Source data START

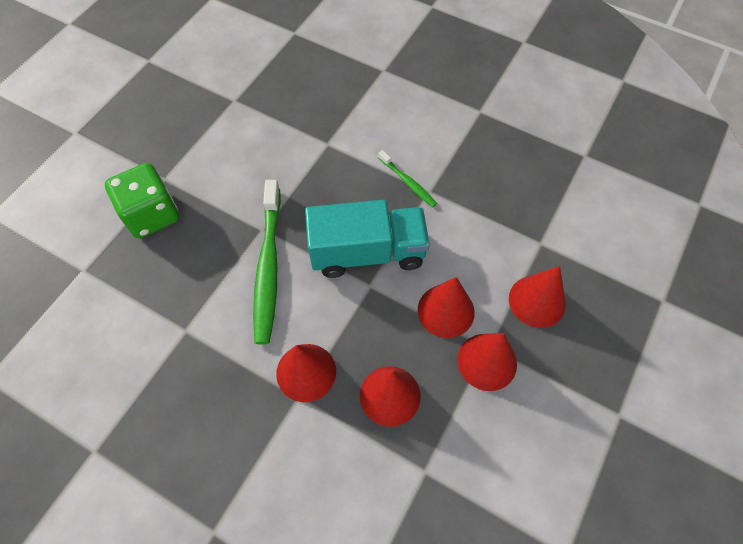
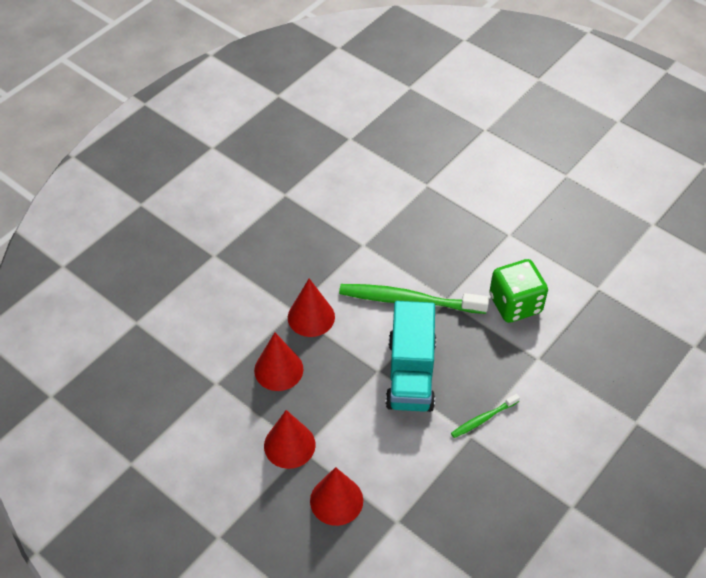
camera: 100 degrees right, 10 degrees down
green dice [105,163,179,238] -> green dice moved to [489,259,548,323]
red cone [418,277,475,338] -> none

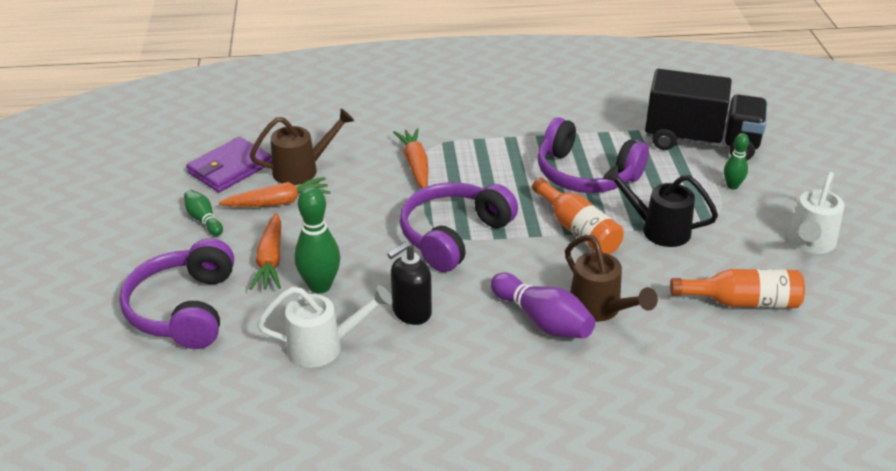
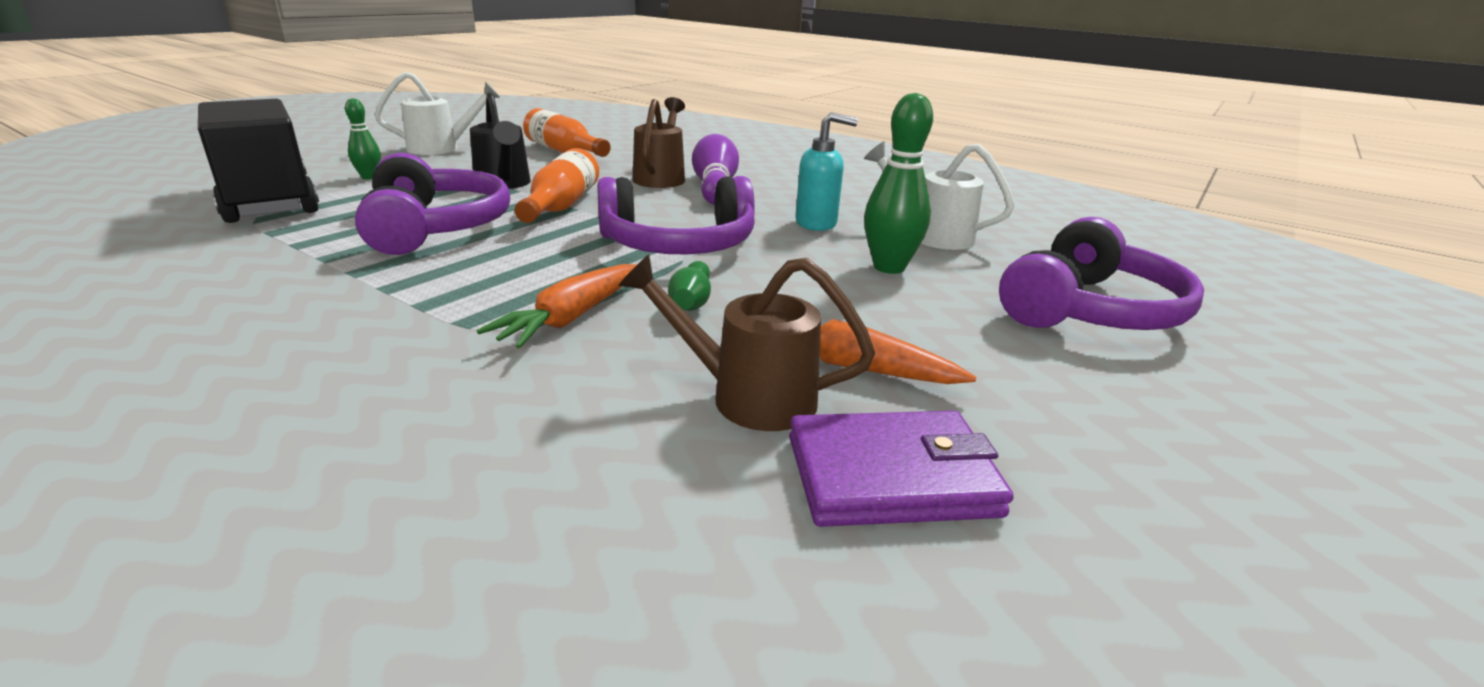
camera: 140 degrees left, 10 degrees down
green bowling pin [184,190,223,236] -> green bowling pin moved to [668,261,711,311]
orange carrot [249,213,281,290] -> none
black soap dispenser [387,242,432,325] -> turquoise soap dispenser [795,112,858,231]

Source data END

§ **What to work on**: All of the entries above should be copied exactly, with the images left out.

§ **Response to this task**:
camera: 100 degrees right, 10 degrees down
green dice [105,163,179,238] -> green dice moved to [489,259,548,323]
red cone [418,277,475,338] -> none

camera: 140 degrees left, 10 degrees down
green bowling pin [184,190,223,236] -> green bowling pin moved to [668,261,711,311]
orange carrot [249,213,281,290] -> none
black soap dispenser [387,242,432,325] -> turquoise soap dispenser [795,112,858,231]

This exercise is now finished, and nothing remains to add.